[Excerpts from a dataset]
....

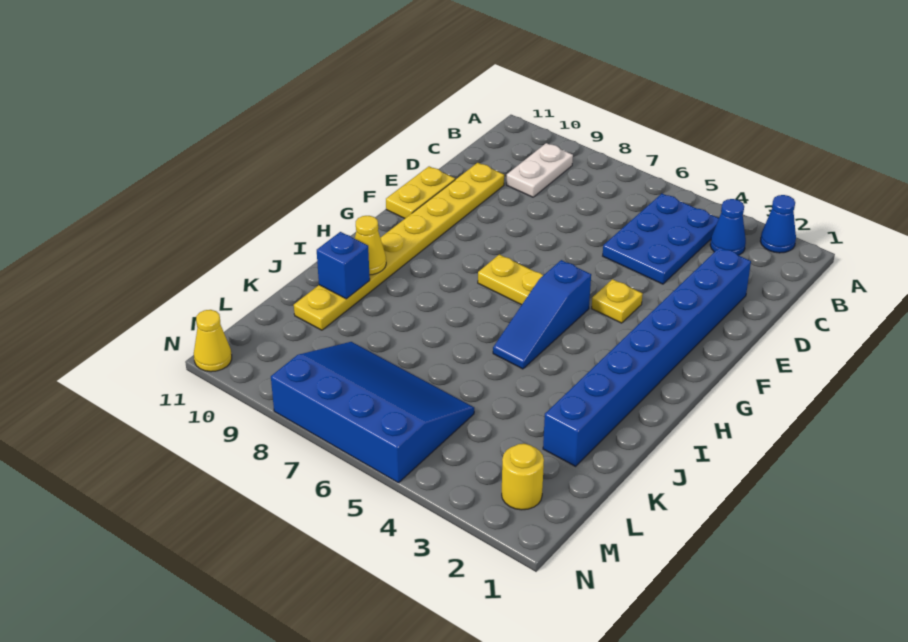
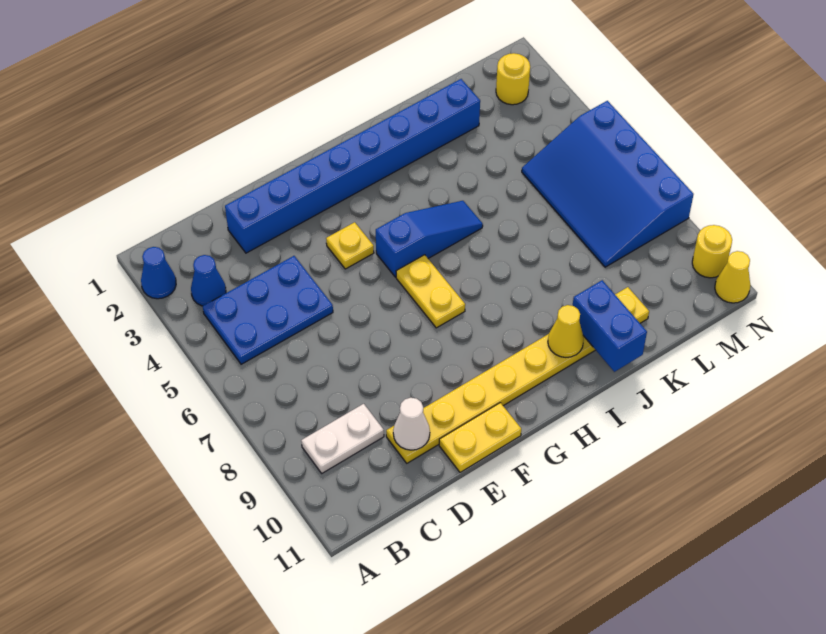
none -> white cone D10 level 2
blue brick J10 level 2 -> blue brick J10:J11 level 2
none -> yellow round brick N10 level 1

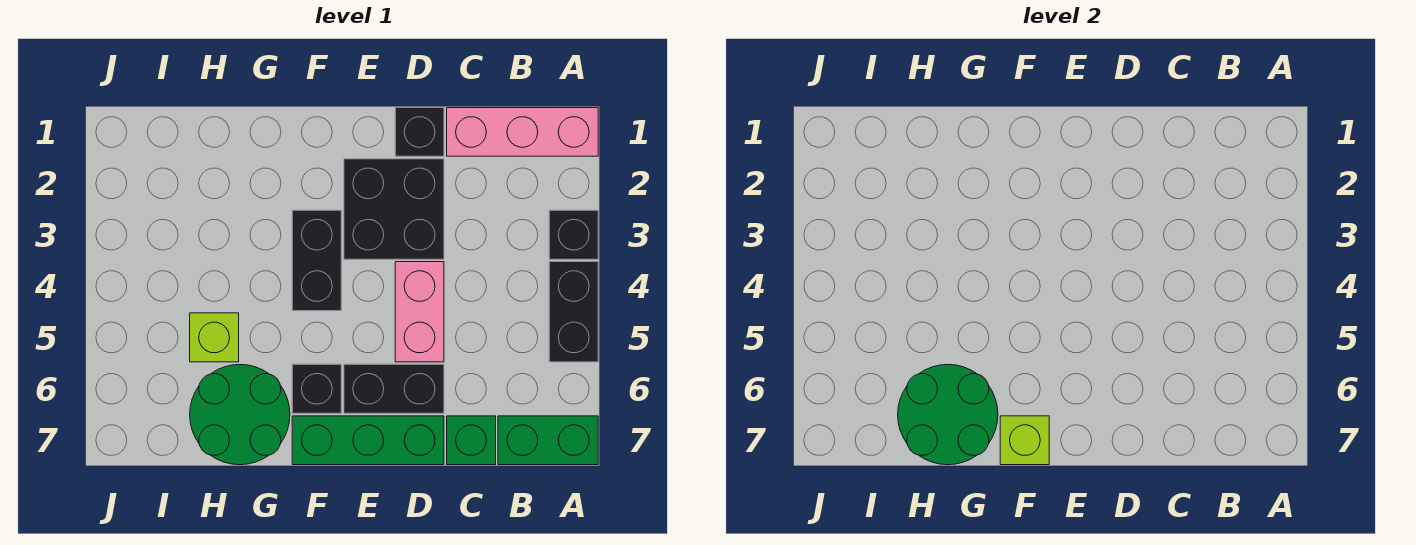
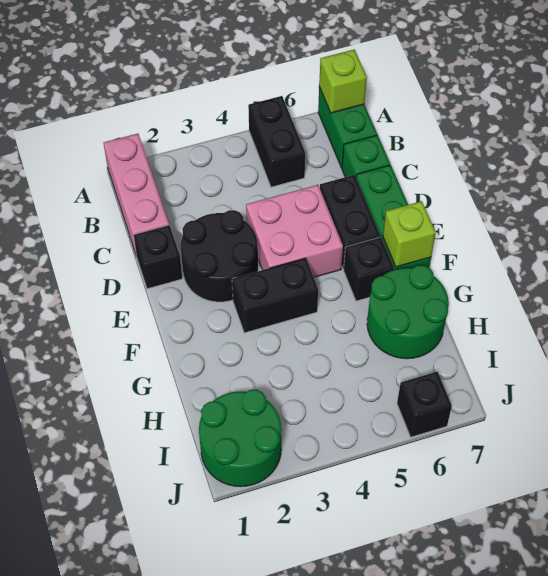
black brick A3 level 1 -> black brick J6 level 1
black brick A4:A5 level 1 -> black brick A5:B5 level 1
black brick D2:E3 level 1 -> black round brick D2:E3 level 1
pink brick D4:D5 level 1 -> pink brick D4:E5 level 1
green round brick G6:H7 level 2 -> green round brick I1:J2 level 1
lime brick H5 level 1 -> lime brick A7 level 2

....

--- Work item ---
For each line above that contains "brick", make a copy.

--- Solution ---
blue brick J10 level 2 -> blue brick J10:J11 level 2
none -> yellow round brick N10 level 1
black brick A3 level 1 -> black brick J6 level 1
black brick A4:A5 level 1 -> black brick A5:B5 level 1
black brick D2:E3 level 1 -> black round brick D2:E3 level 1
pink brick D4:D5 level 1 -> pink brick D4:E5 level 1
green round brick G6:H7 level 2 -> green round brick I1:J2 level 1
lime brick H5 level 1 -> lime brick A7 level 2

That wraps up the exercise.